Excerpts from a dataset:
----------------------------------------
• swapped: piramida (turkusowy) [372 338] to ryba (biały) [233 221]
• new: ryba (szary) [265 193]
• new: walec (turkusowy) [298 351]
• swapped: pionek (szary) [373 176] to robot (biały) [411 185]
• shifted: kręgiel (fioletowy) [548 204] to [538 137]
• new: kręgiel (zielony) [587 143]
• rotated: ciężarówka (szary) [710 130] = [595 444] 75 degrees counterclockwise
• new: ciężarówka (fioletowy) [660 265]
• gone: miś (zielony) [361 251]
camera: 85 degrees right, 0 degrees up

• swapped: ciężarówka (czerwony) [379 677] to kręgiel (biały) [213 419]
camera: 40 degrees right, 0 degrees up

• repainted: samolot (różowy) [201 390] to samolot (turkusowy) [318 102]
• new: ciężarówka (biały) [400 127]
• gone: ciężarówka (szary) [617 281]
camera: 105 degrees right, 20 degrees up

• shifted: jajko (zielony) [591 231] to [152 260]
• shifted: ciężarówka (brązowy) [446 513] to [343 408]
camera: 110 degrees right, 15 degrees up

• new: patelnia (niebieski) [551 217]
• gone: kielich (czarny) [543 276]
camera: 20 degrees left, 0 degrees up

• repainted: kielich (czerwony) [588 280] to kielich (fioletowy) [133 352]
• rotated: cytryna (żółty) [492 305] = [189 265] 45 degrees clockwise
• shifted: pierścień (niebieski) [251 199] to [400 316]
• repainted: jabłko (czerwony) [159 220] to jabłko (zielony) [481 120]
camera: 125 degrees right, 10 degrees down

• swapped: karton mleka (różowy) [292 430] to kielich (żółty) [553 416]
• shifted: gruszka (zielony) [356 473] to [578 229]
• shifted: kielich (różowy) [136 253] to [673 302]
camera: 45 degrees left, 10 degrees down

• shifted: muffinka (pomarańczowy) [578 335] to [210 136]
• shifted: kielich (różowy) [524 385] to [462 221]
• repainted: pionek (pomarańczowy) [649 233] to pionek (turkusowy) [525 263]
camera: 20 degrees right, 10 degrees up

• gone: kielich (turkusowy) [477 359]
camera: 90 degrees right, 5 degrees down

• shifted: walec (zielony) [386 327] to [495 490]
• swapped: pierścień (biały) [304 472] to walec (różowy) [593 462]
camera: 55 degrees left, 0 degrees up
----------------------------------------
• [What is being asked]: Which lines of the records contain the word "ryba"? Copy each of them.

• [Task answer]:
• swapped: piramida (turkusowy) [372 338] to ryba (biały) [233 221]
• new: ryba (szary) [265 193]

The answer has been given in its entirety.